== Task instructions ==
Could you give the lines in these records as a Markdown table with the columns Row and Line, numbering each line and leaving out the pictures and any blank lines?

== Input for this task ==
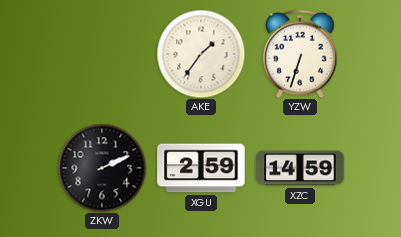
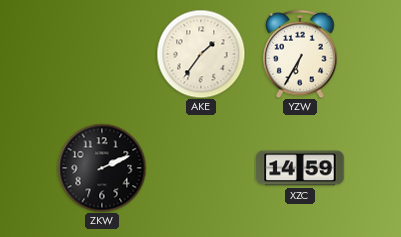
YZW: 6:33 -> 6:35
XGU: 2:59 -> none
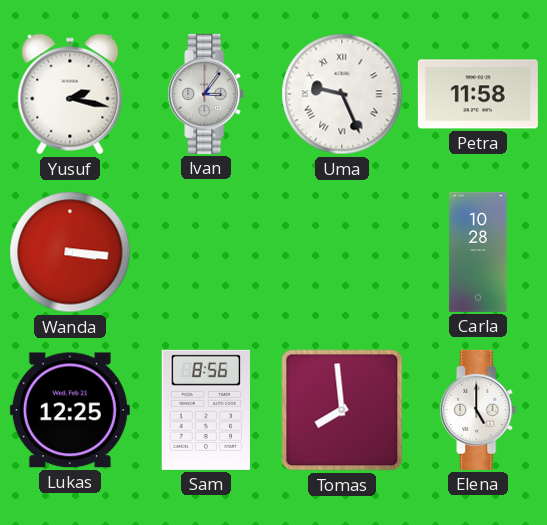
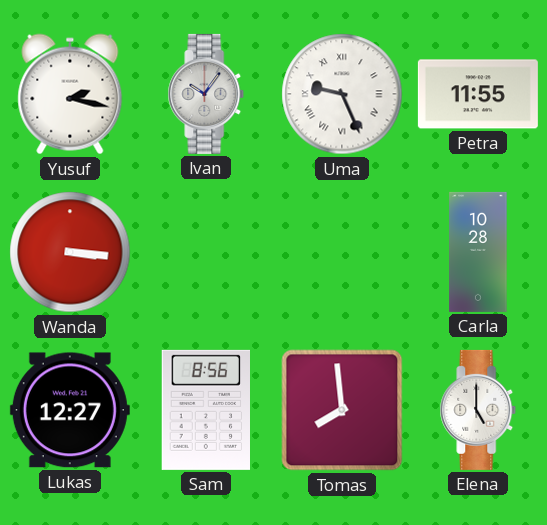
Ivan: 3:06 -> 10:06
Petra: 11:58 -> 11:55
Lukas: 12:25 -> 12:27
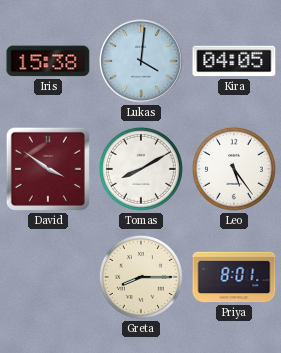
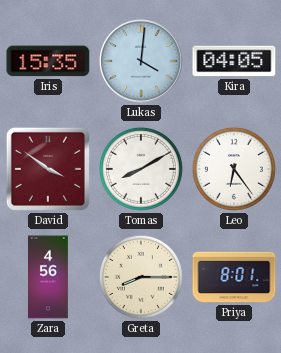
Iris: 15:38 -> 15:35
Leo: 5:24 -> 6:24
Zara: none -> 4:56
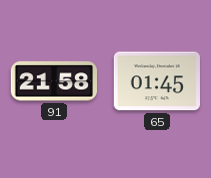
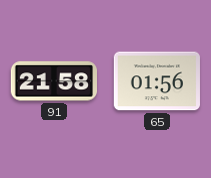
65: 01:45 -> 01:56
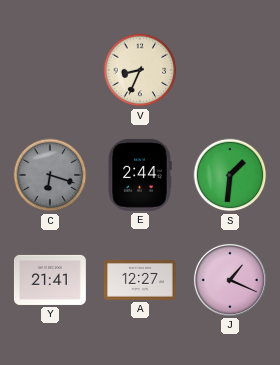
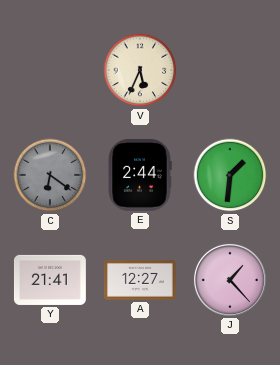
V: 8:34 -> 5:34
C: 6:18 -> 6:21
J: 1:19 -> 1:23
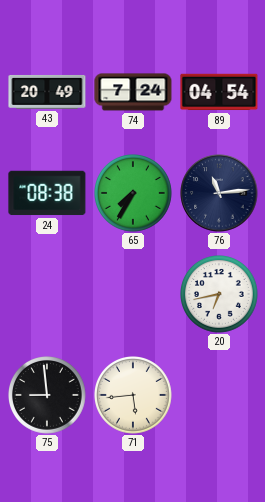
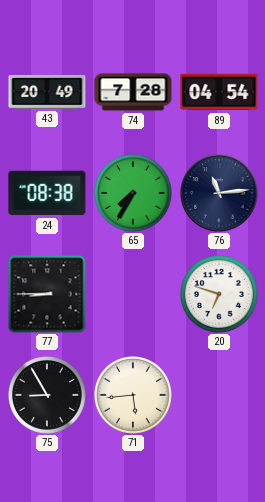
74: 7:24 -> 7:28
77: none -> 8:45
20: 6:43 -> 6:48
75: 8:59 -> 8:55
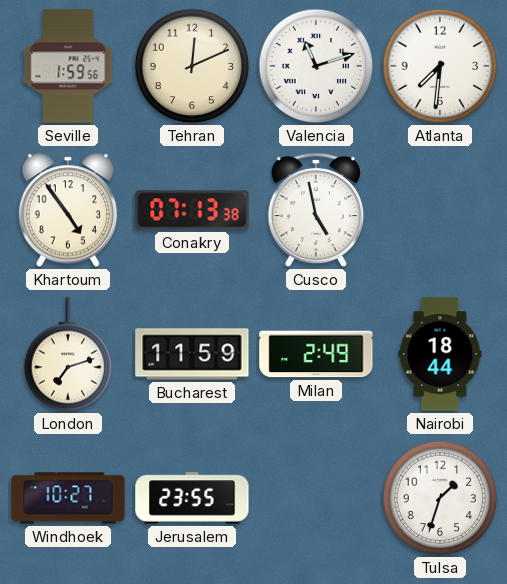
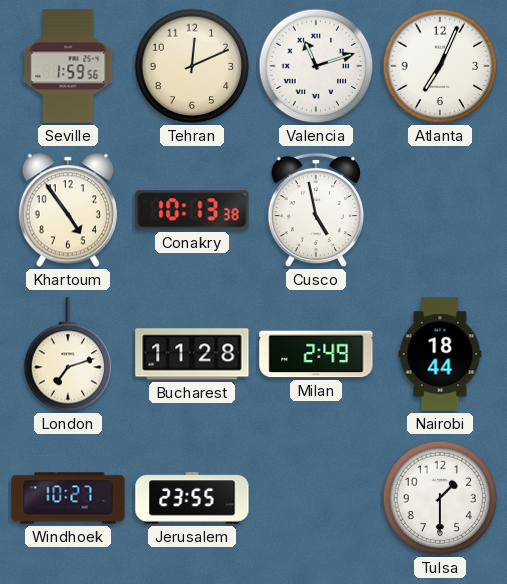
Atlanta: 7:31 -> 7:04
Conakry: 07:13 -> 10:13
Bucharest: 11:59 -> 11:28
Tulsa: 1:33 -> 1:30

== Solution ==
| Row | Line |
|---|---|
| 1 | YZW: 6:33 -> 6:35 |
| 2 | XGU: 2:59 -> none |
| 3 | Ivan: 3:06 -> 10:06 |
| 4 | Petra: 11:58 -> 11:55 |
| 5 | Lukas: 12:25 -> 12:27 |
| 6 | Iris: 15:38 -> 15:35 |
| 7 | Leo: 5:24 -> 6:24 |
| 8 | Zara: none -> 4:56 |
| 9 | 65: 01:45 -> 01:56 |
| 10 | V: 8:34 -> 5:34 |
| 11 | C: 6:18 -> 6:21 |
| 12 | J: 1:19 -> 1:23 |
| 13 | 74: 7:24 -> 7:28 |
| 14 | 77: none -> 8:45 |
| 15 | 20: 6:43 -> 6:48 |
| 16 | 75: 8:59 -> 8:55 |
| 17 | Atlanta: 7:31 -> 7:04 |
| 18 | Conakry: 07:13 -> 10:13 |
| 19 | Bucharest: 11:59 -> 11:28 |
| 20 | Tulsa: 1:33 -> 1:30 |